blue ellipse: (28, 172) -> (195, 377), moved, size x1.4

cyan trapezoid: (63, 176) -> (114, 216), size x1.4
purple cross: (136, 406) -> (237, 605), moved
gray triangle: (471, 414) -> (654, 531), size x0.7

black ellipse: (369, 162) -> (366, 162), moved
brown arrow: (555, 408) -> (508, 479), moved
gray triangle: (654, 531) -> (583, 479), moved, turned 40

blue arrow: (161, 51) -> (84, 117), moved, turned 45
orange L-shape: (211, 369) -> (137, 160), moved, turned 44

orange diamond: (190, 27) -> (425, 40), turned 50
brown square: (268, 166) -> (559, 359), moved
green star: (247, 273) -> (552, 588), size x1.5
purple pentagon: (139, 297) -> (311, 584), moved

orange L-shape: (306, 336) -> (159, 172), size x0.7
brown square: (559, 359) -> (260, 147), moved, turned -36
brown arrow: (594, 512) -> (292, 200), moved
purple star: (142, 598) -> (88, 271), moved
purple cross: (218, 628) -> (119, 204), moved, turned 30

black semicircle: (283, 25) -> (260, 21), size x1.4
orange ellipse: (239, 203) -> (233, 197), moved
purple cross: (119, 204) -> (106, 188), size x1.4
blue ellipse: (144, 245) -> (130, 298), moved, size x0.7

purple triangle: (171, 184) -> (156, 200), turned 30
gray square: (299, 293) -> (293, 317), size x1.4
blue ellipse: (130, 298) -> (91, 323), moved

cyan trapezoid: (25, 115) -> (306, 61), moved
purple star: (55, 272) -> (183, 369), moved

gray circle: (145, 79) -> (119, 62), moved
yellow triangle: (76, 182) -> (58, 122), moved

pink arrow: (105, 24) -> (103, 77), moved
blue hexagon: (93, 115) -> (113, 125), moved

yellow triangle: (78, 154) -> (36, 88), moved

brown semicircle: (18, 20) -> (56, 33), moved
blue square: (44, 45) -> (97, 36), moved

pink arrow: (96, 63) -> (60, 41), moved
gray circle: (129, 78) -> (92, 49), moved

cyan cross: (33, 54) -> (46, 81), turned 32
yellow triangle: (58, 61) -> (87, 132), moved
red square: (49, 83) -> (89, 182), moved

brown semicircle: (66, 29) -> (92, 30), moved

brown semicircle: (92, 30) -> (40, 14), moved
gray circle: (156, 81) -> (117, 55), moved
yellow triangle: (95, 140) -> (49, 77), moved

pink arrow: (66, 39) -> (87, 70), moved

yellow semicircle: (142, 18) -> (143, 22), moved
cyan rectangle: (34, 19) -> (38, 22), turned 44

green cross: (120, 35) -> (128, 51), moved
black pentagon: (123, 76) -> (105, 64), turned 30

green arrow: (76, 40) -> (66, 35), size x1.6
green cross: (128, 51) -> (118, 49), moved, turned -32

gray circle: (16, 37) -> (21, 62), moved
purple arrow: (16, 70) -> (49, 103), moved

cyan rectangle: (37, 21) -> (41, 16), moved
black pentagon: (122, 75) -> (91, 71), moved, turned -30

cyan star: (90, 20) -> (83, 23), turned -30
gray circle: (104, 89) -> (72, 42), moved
____________________
--- Required work ---
Beginning at the first line of the data above, retype each line until you reach the line containing "gray triangle: (654, 531)", and include that one too. Add nothing else.

--- Problem solution ---
blue ellipse: (28, 172) -> (195, 377), moved, size x1.4

cyan trapezoid: (63, 176) -> (114, 216), size x1.4
purple cross: (136, 406) -> (237, 605), moved
gray triangle: (471, 414) -> (654, 531), size x0.7

black ellipse: (369, 162) -> (366, 162), moved
brown arrow: (555, 408) -> (508, 479), moved
gray triangle: (654, 531) -> (583, 479), moved, turned 40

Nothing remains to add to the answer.